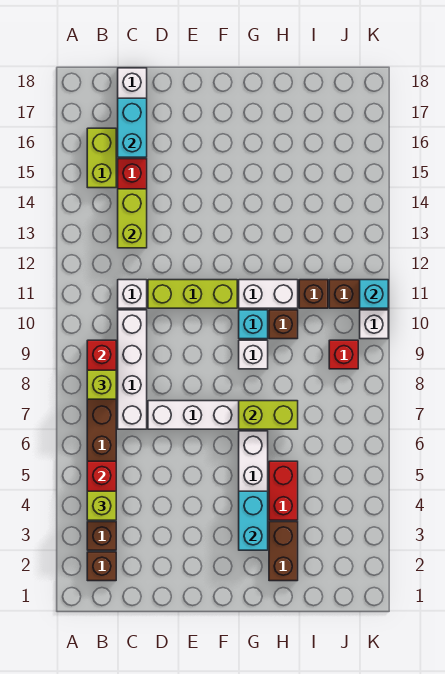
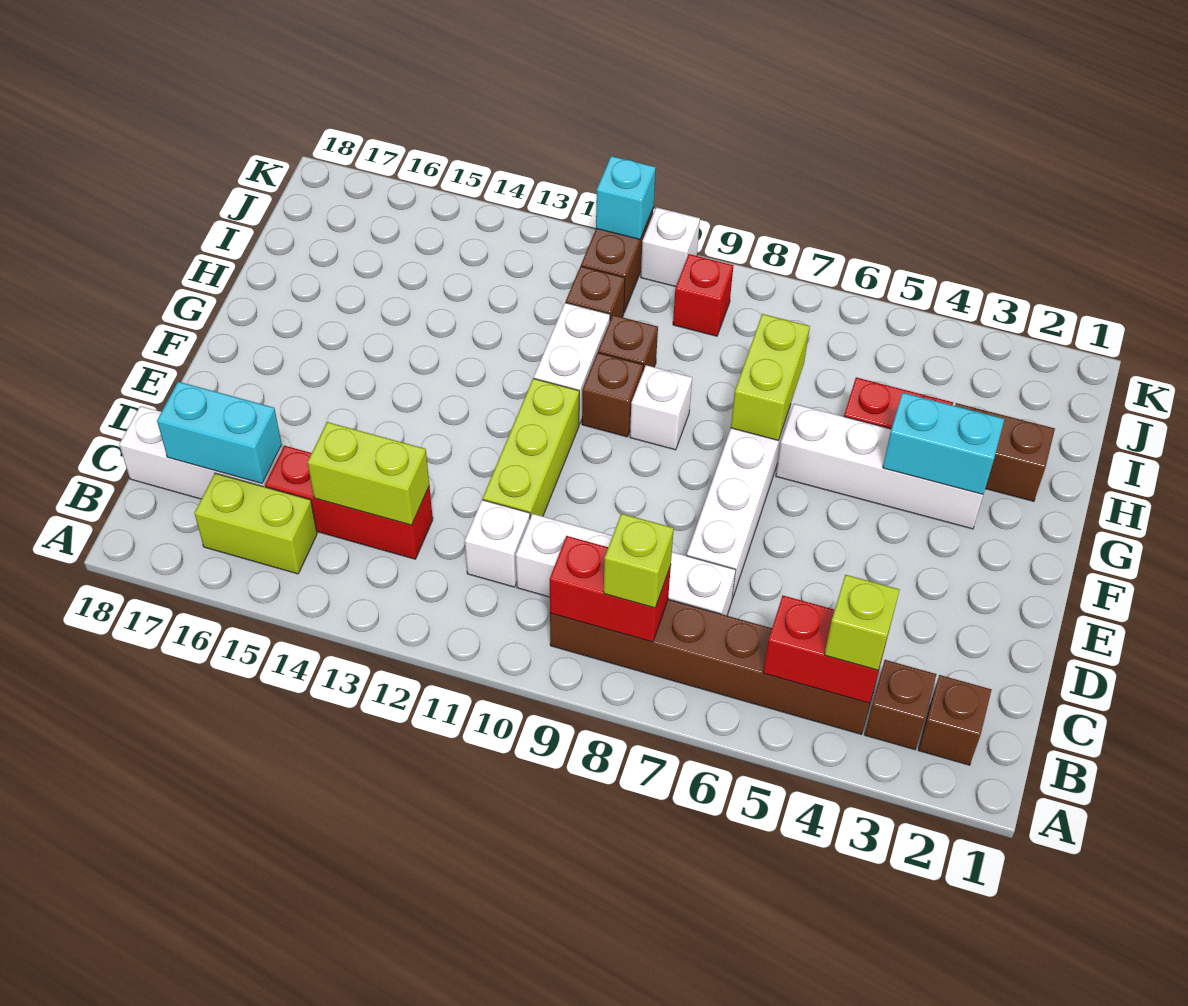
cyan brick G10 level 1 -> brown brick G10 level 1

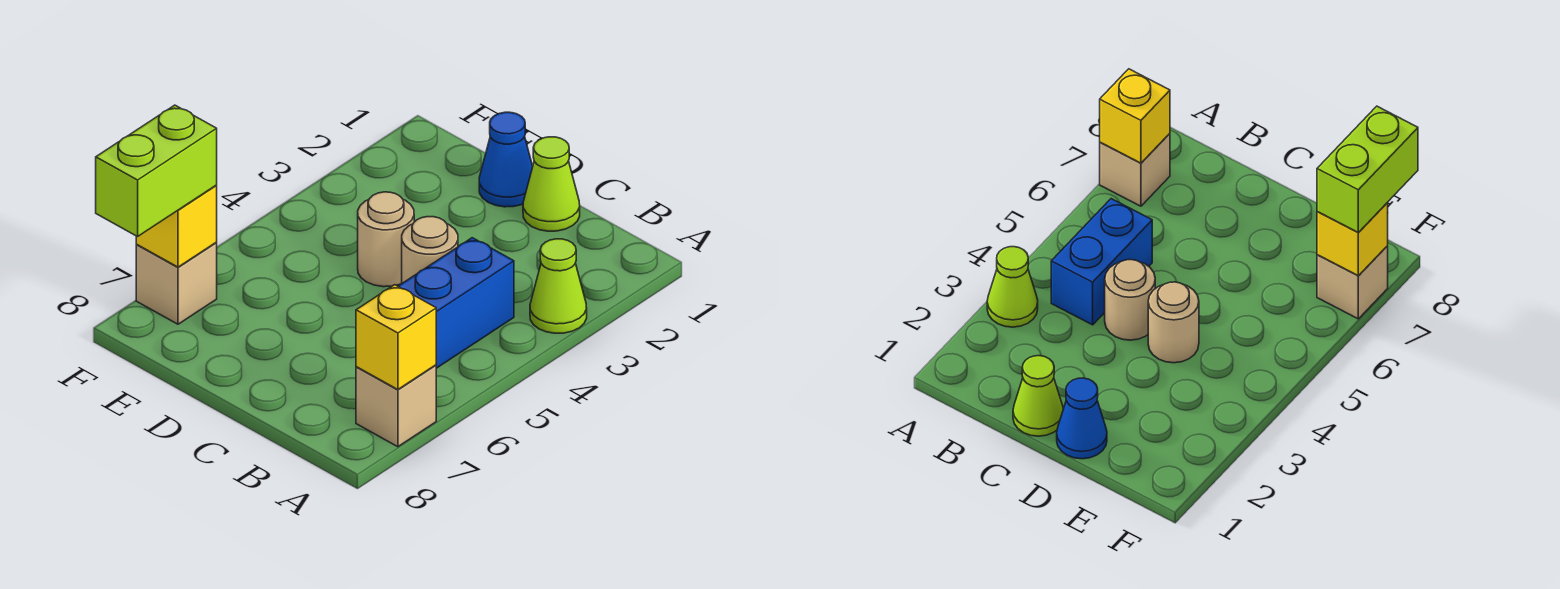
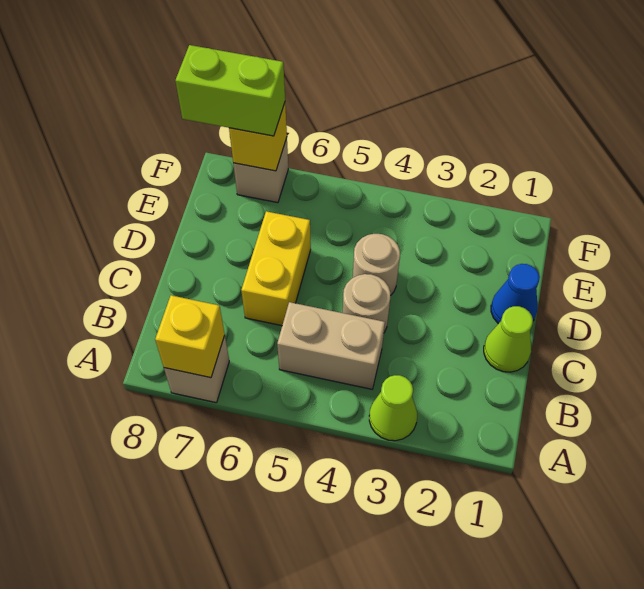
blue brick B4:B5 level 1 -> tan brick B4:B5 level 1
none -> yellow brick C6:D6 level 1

☆ ☆ ☆ ☆

* [PROBLEM TO SOLVE]: In the answer, restate word for word each line from the one with "blue brick B4:B5" through the end of the material above.

* [RESPONSE TO THE EXERCISE]:
blue brick B4:B5 level 1 -> tan brick B4:B5 level 1
none -> yellow brick C6:D6 level 1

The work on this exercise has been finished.